Assignment.
Output every line of the entries from the line containing "D1: LED green" through the last, exactly, with no other content.

Data for processing.
________________________________________
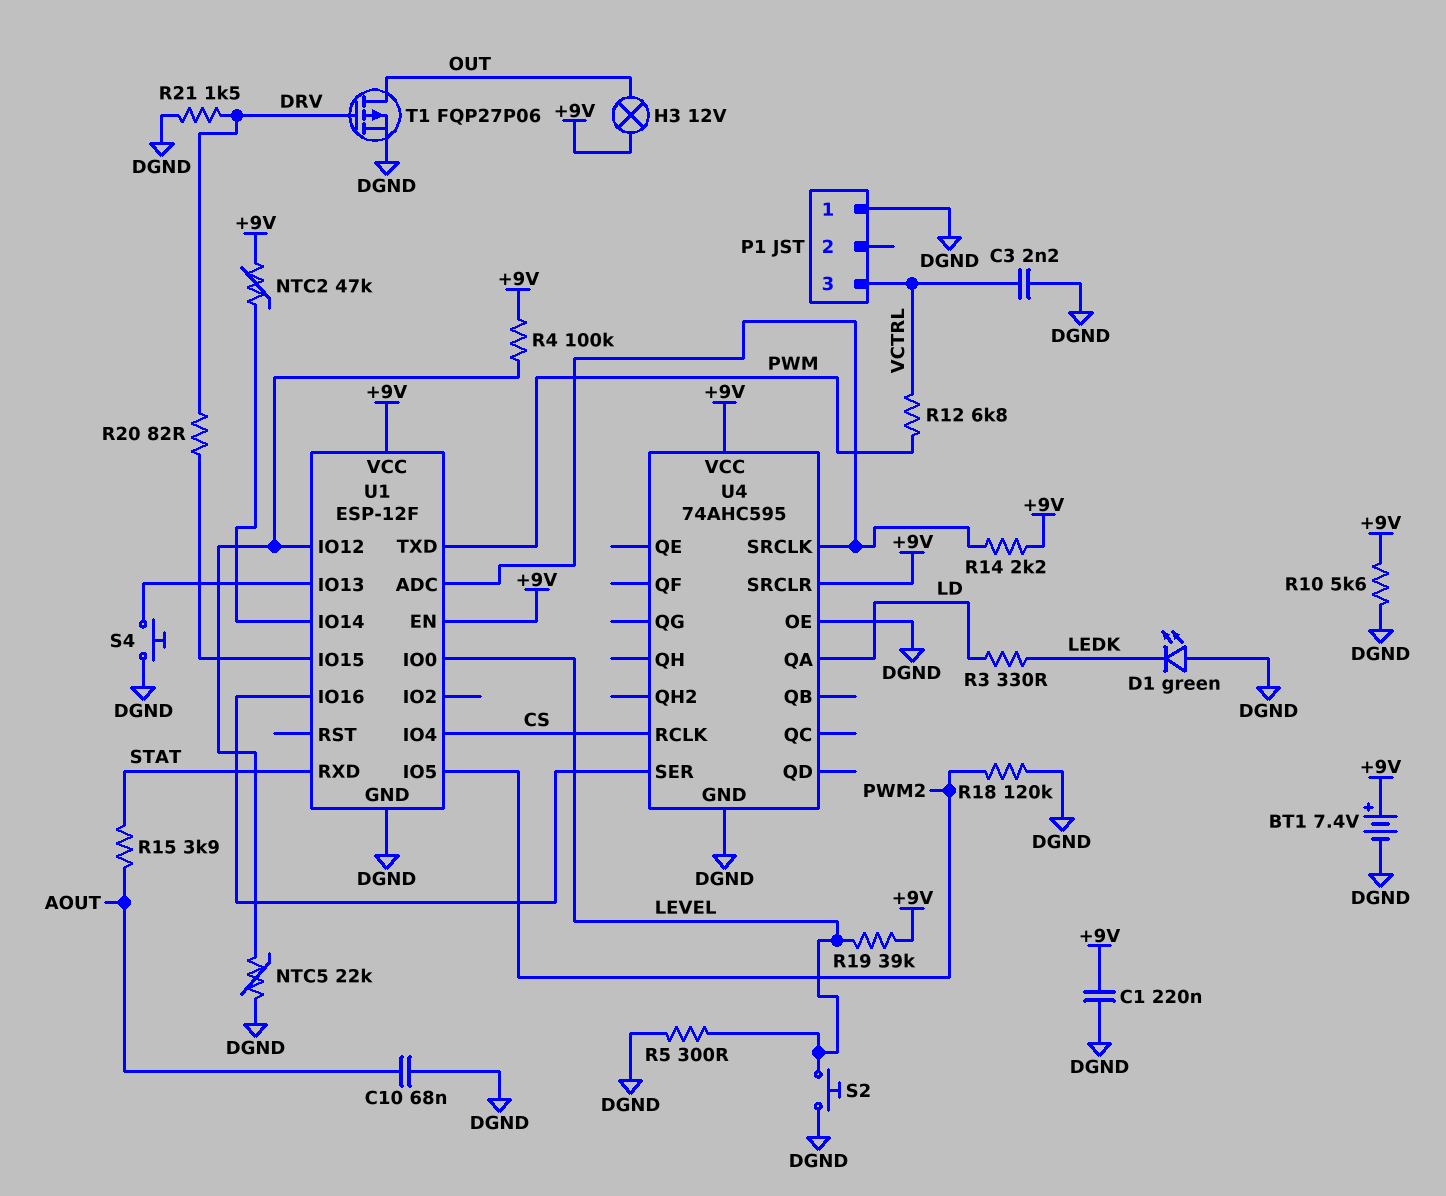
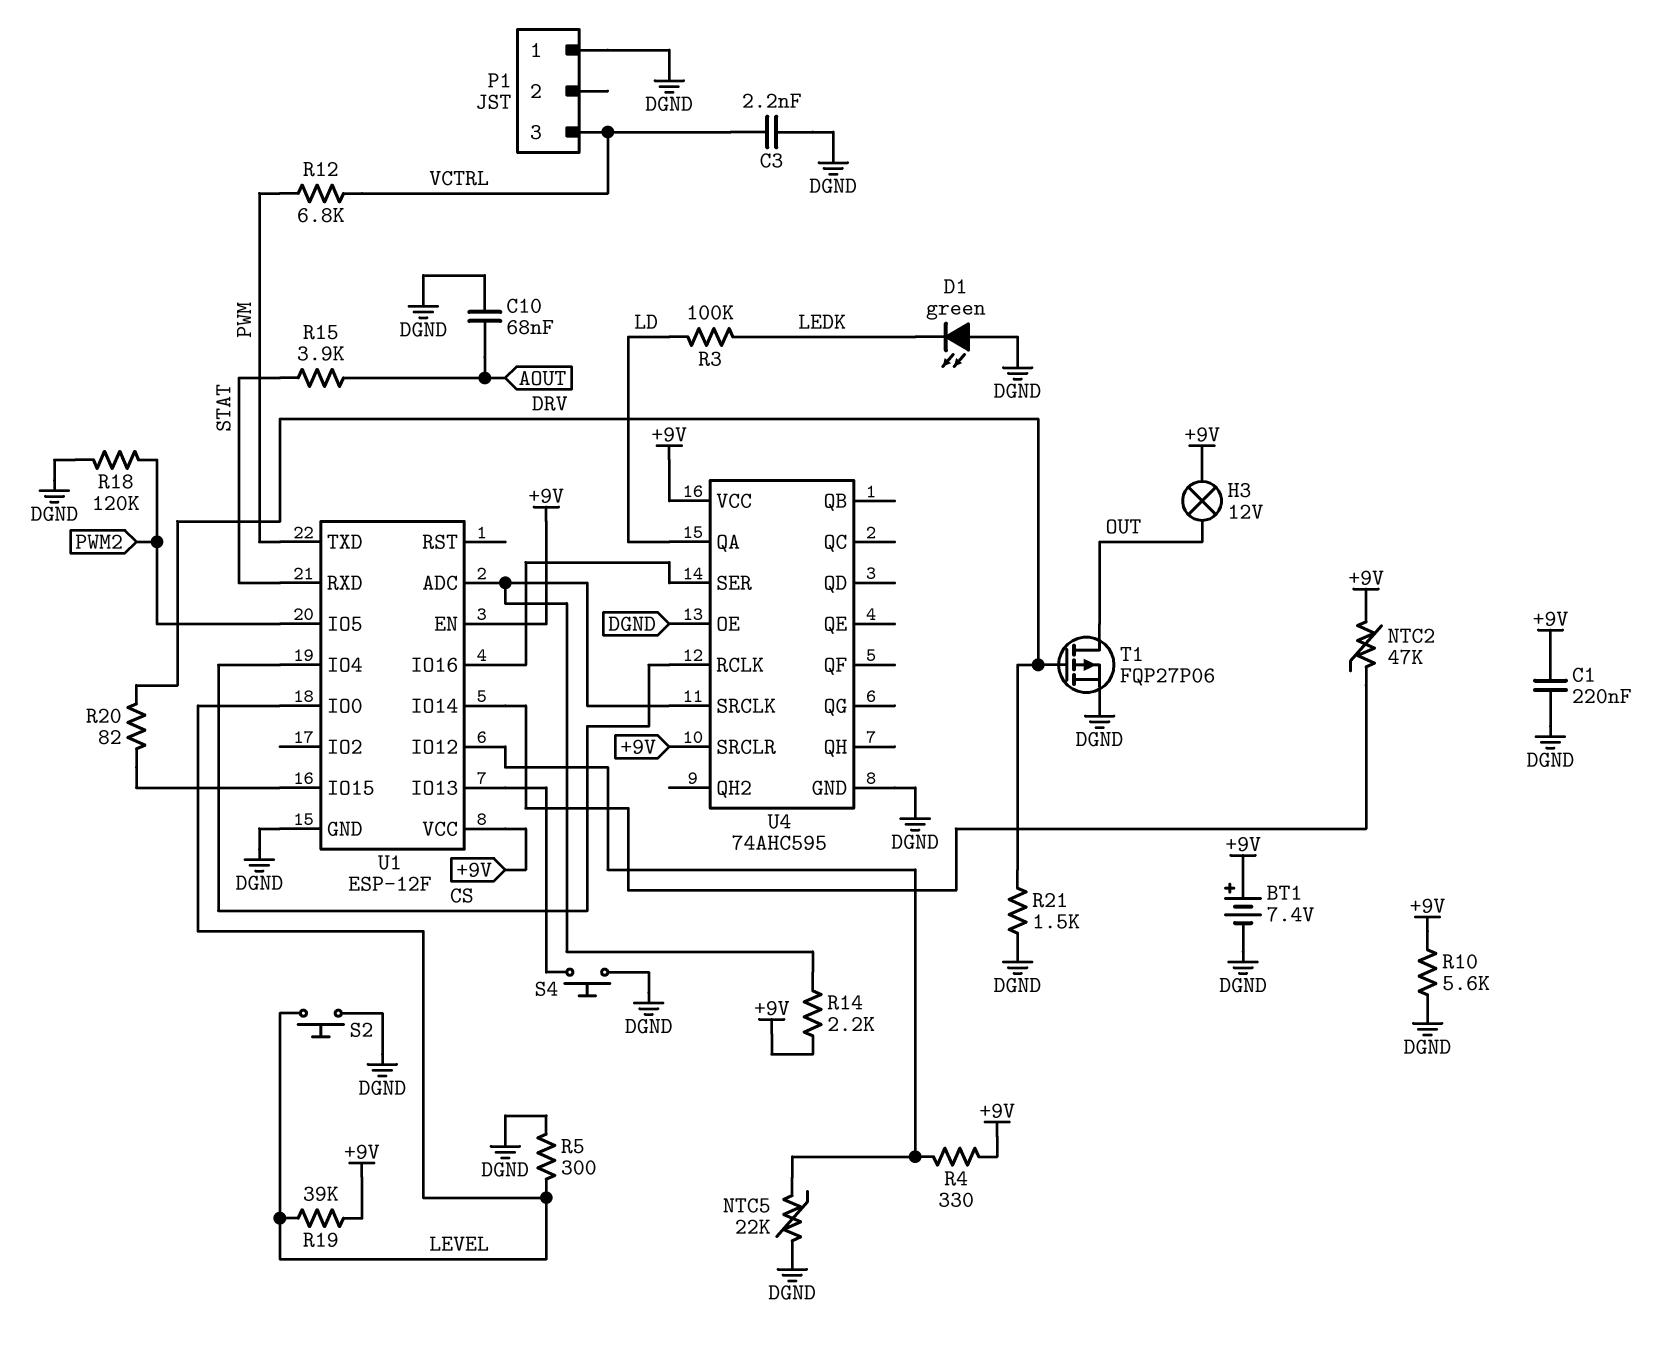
R3: 330 (LD, LEDK) -> 100k (LD, LEDK)
R4: 100k (+9V, U1/IO12) -> 330 (+9V, U1/IO12)

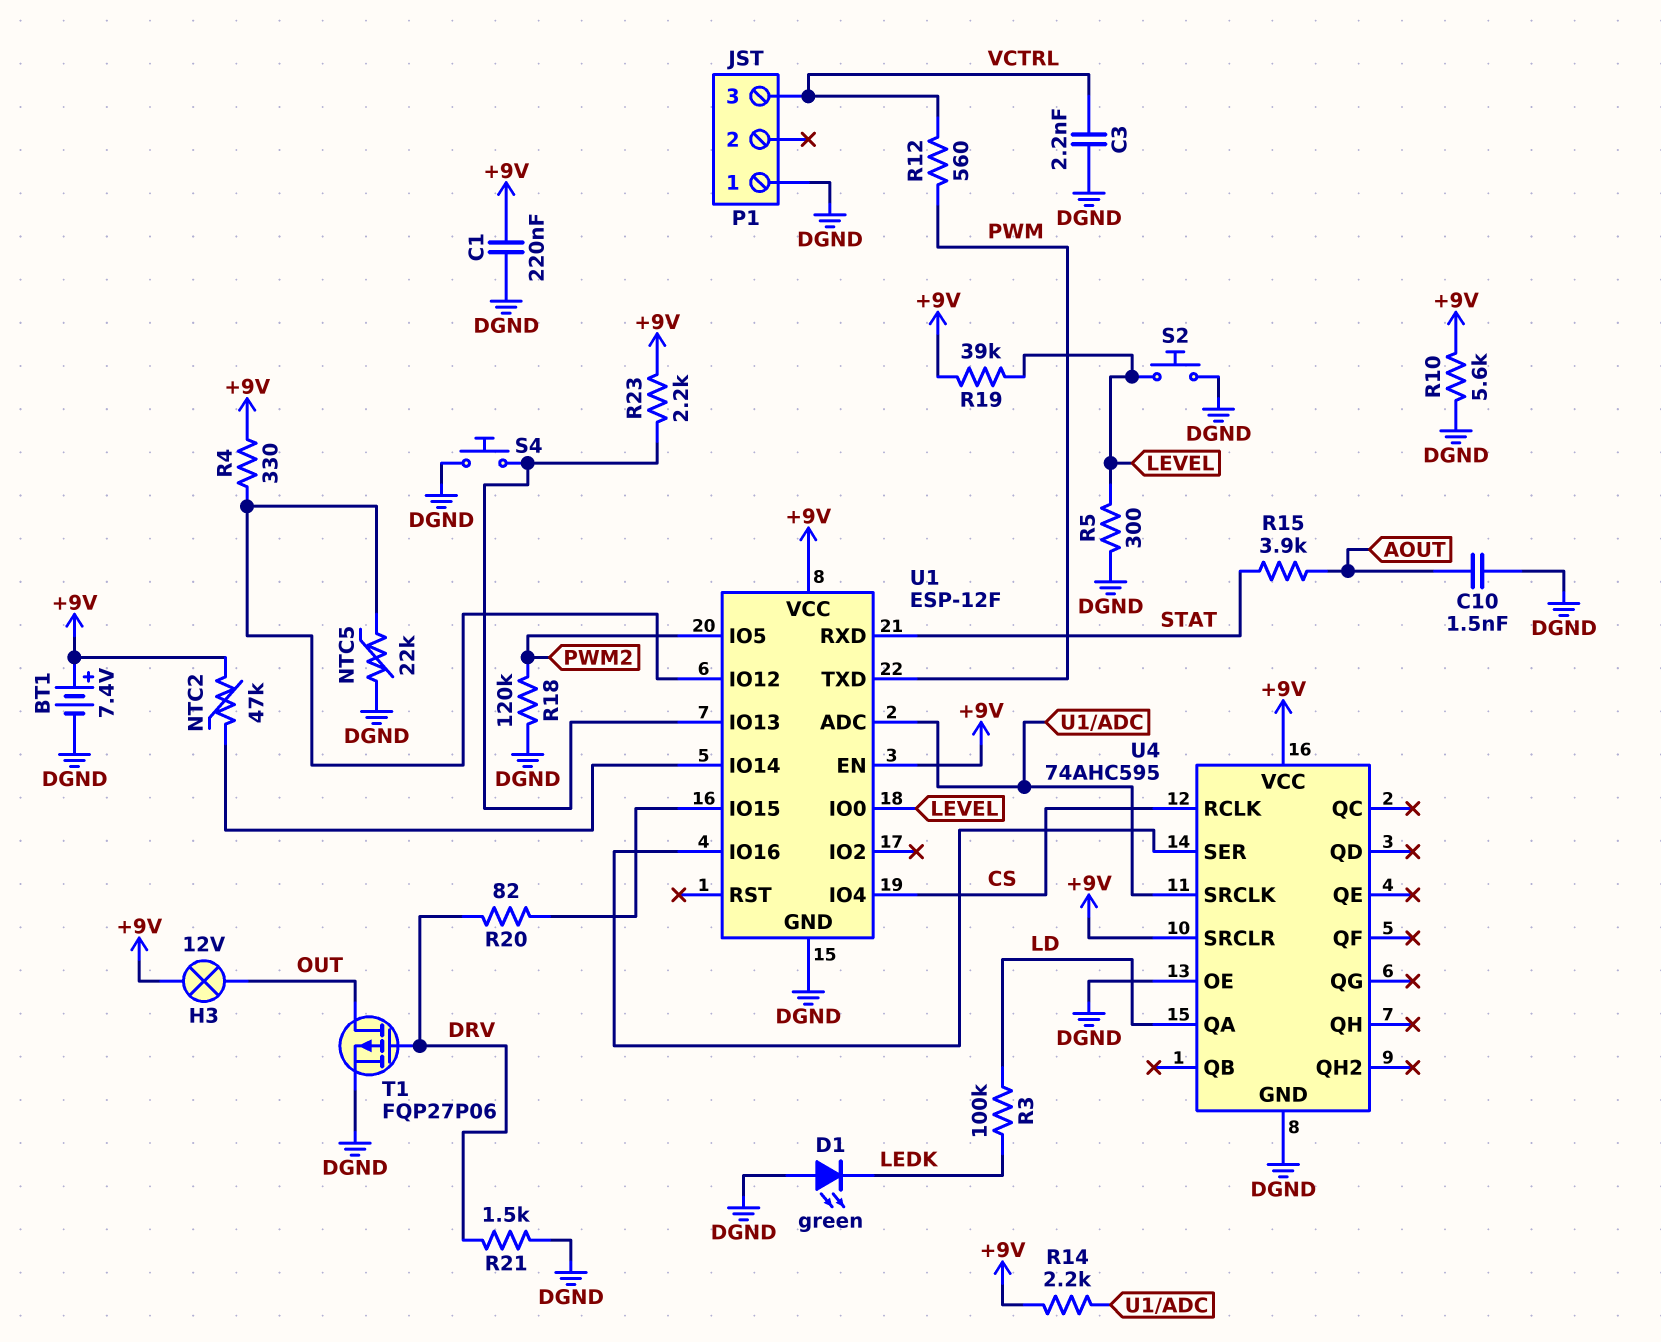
C10: 68nF (AOUT, DGND) -> 1.5nF (AOUT, DGND)
R12: 6.8k (PWM, VCTRL) -> 560 (PWM, VCTRL)
R23: none -> 2.2k (+9V, U1/IO13)

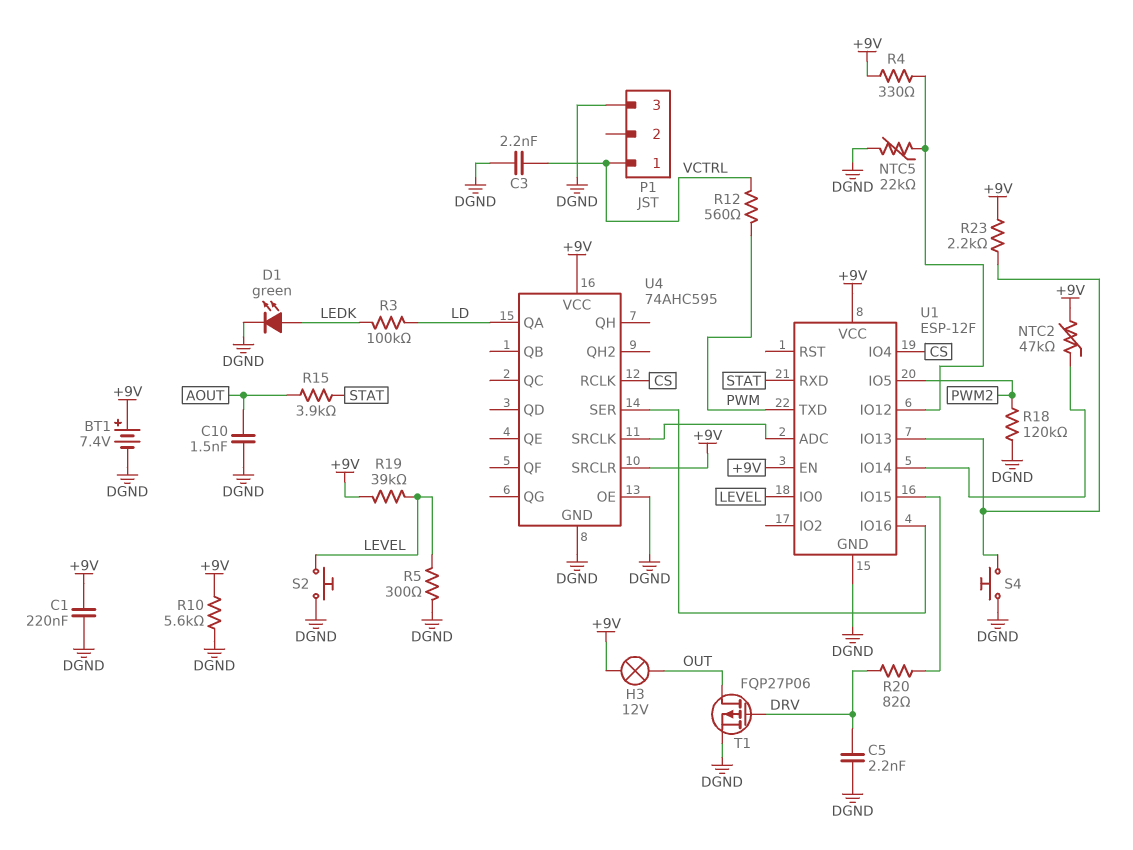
C5: none -> 2.2nF (DGND, DRV)
D1: LED green (A DGND, K LEDK) -> LED green (A LEDK, K DGND)
P1 pin 1: DGND -> VCTRL
P1 pin 3: VCTRL -> DGND
R14: 2.2k (+9V, U1/ADC) -> none
R21: 1.5k (DGND, DRV) -> none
________________________________________
Answer section.
D1: LED green (A DGND, K LEDK) -> LED green (A LEDK, K DGND)
P1 pin 1: DGND -> VCTRL
P1 pin 3: VCTRL -> DGND
R14: 2.2k (+9V, U1/ADC) -> none
R21: 1.5k (DGND, DRV) -> none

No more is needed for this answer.